[Spatial object tracking data]
Content starts

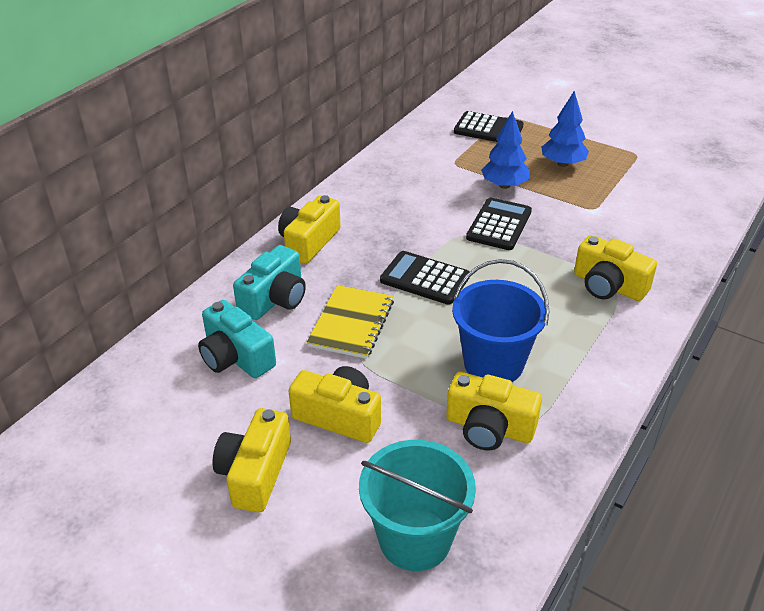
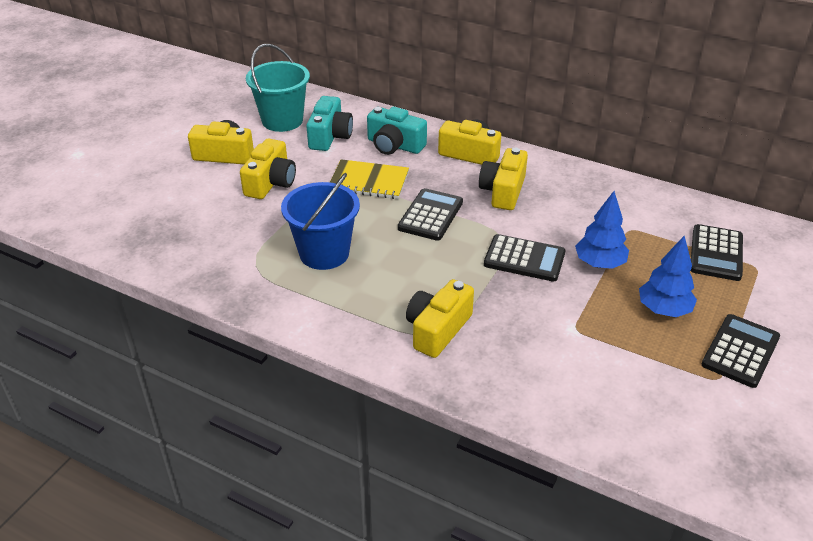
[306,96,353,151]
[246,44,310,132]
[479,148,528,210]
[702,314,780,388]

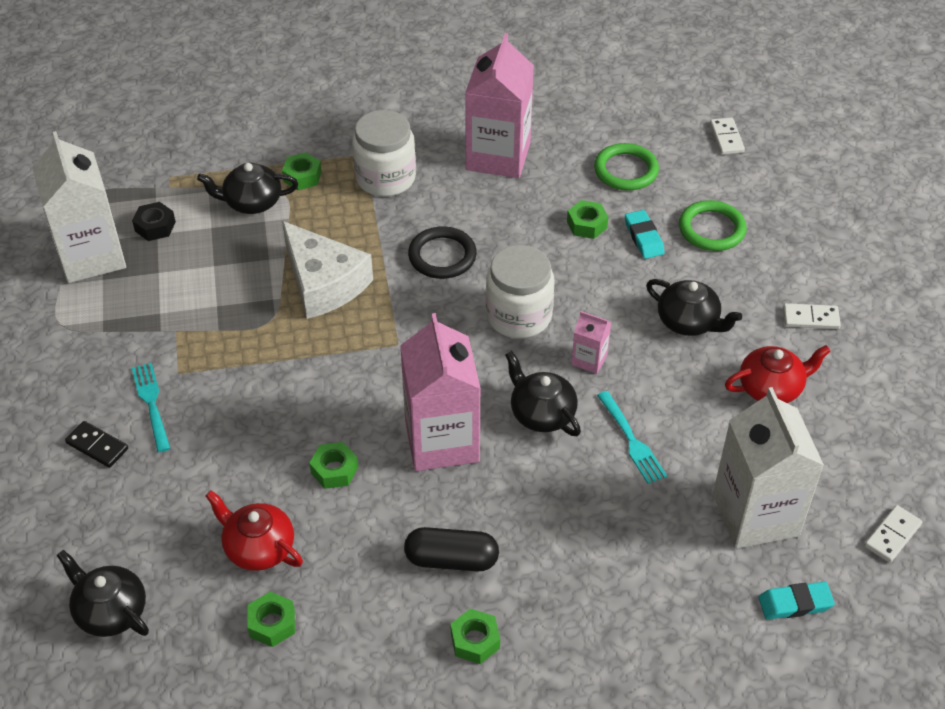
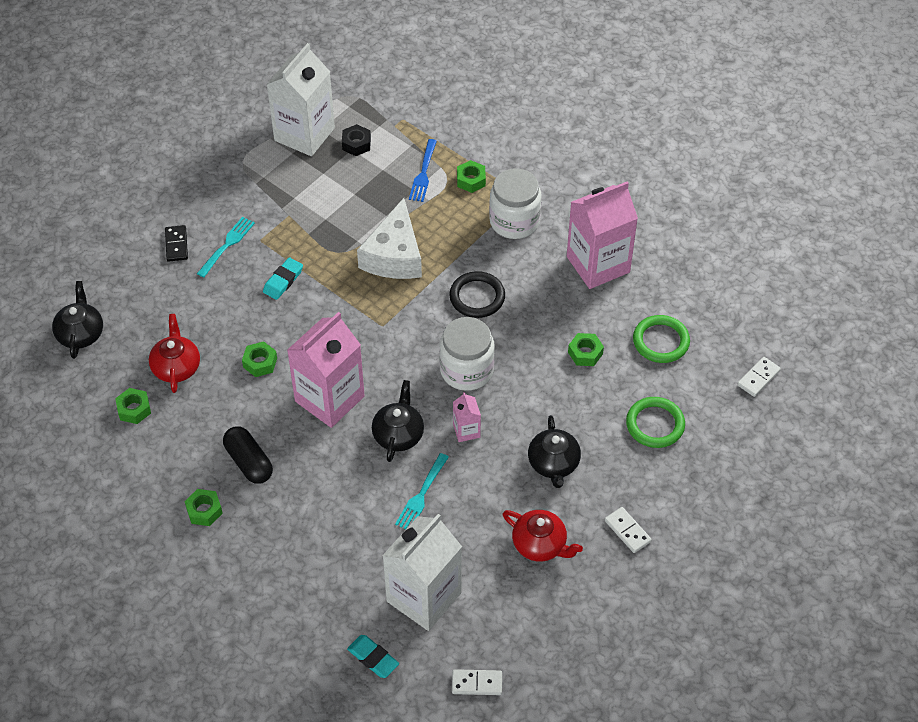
[409,139,437,202]
[263,258,303,300]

Content ends

WHAT THE EXERCISE ASKS: Pictures aside, restate all of the entries exactly.

TASK RESULT:
[306,96,353,151]
[246,44,310,132]
[479,148,528,210]
[702,314,780,388]

[409,139,437,202]
[263,258,303,300]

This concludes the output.